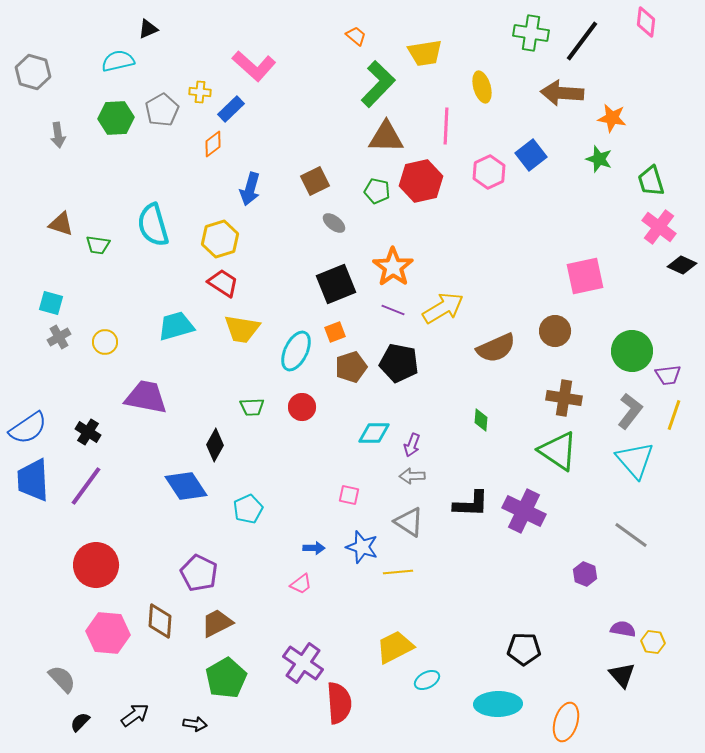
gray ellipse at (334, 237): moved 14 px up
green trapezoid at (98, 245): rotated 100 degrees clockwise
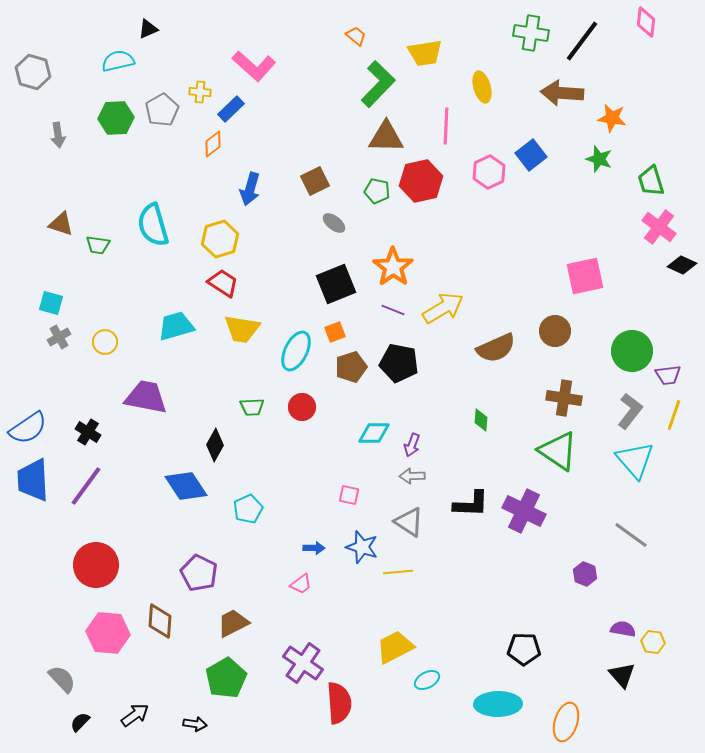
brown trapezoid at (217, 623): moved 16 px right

━━━

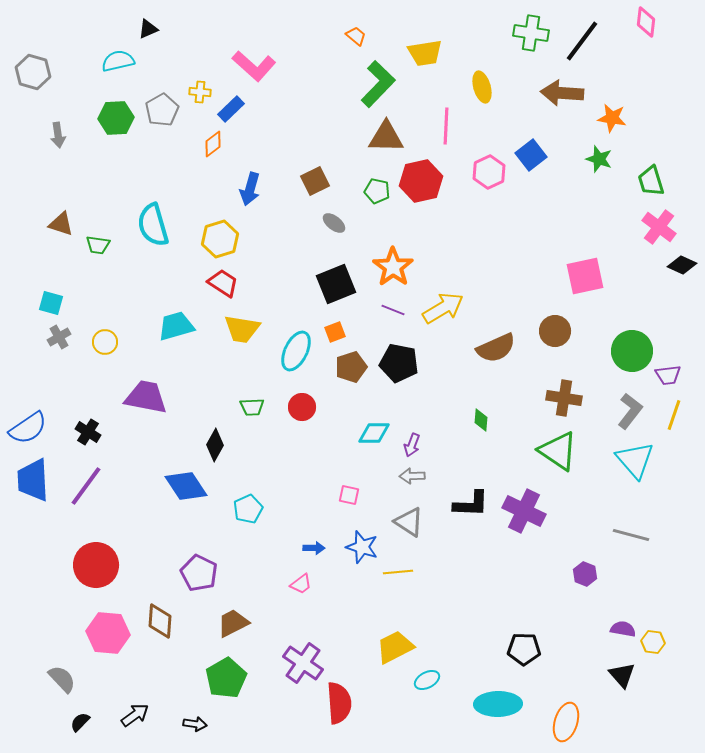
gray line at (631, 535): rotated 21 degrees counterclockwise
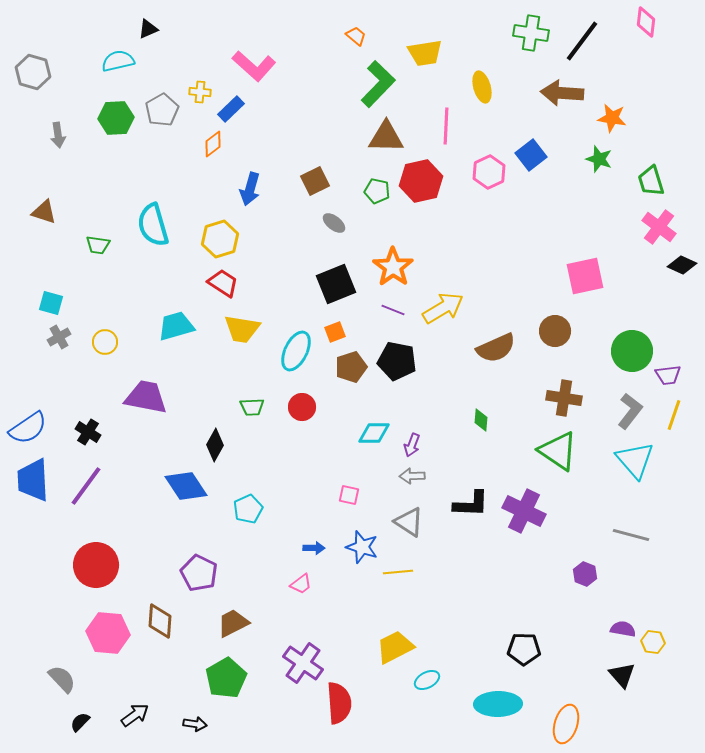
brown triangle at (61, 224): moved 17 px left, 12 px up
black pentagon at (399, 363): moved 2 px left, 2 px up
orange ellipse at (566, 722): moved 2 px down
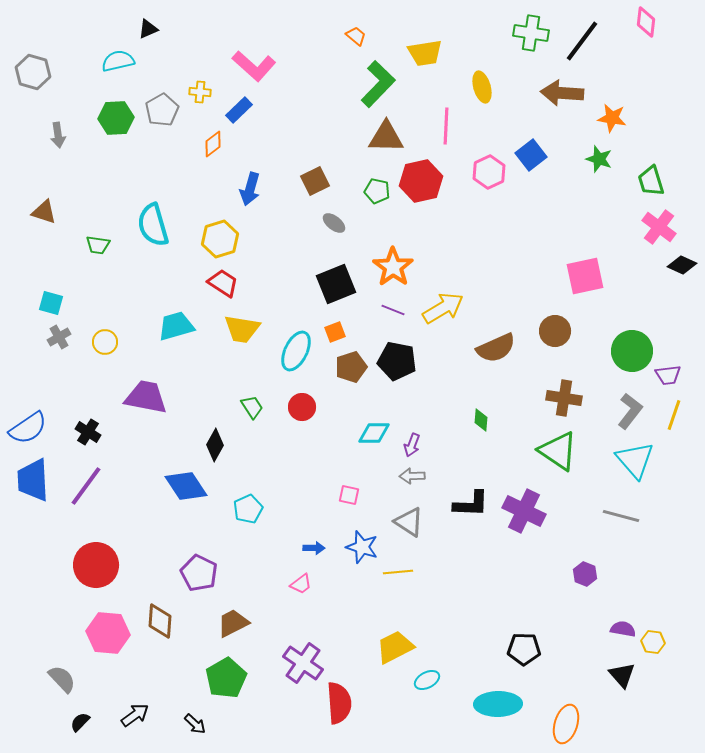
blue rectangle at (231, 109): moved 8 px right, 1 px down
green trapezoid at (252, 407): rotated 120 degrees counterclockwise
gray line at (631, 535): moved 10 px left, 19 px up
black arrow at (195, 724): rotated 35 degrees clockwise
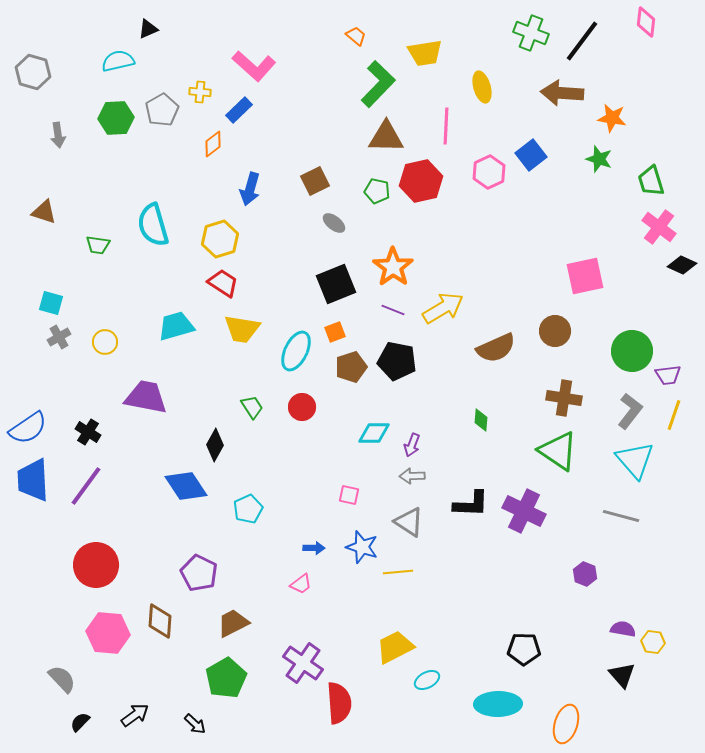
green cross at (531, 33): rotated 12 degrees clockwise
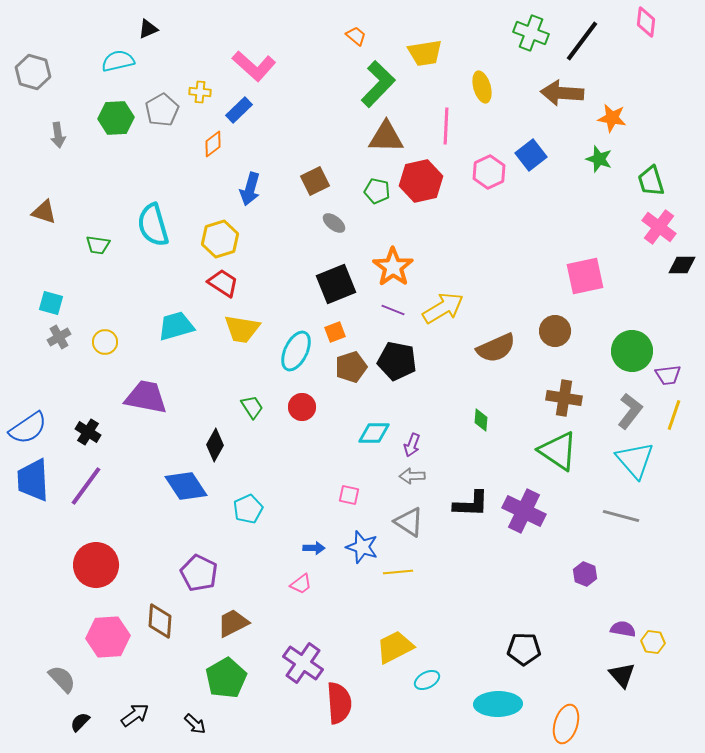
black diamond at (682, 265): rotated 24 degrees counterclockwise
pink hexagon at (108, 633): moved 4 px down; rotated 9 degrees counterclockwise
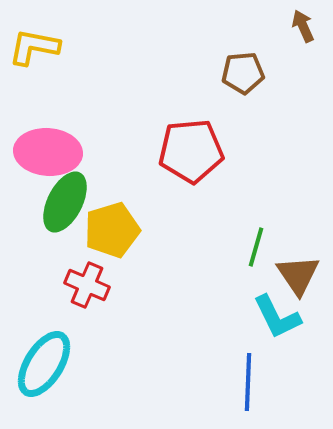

━━━

◆ Requirement:
Please quote everything in the material from the line containing "gray ellipse at (334, 237): moved 14 px up" down to the line containing "green trapezoid at (98, 245): rotated", including both of those lines.

◆ Final result:
gray ellipse at (334, 237): moved 14 px up
green trapezoid at (98, 245): rotated 100 degrees clockwise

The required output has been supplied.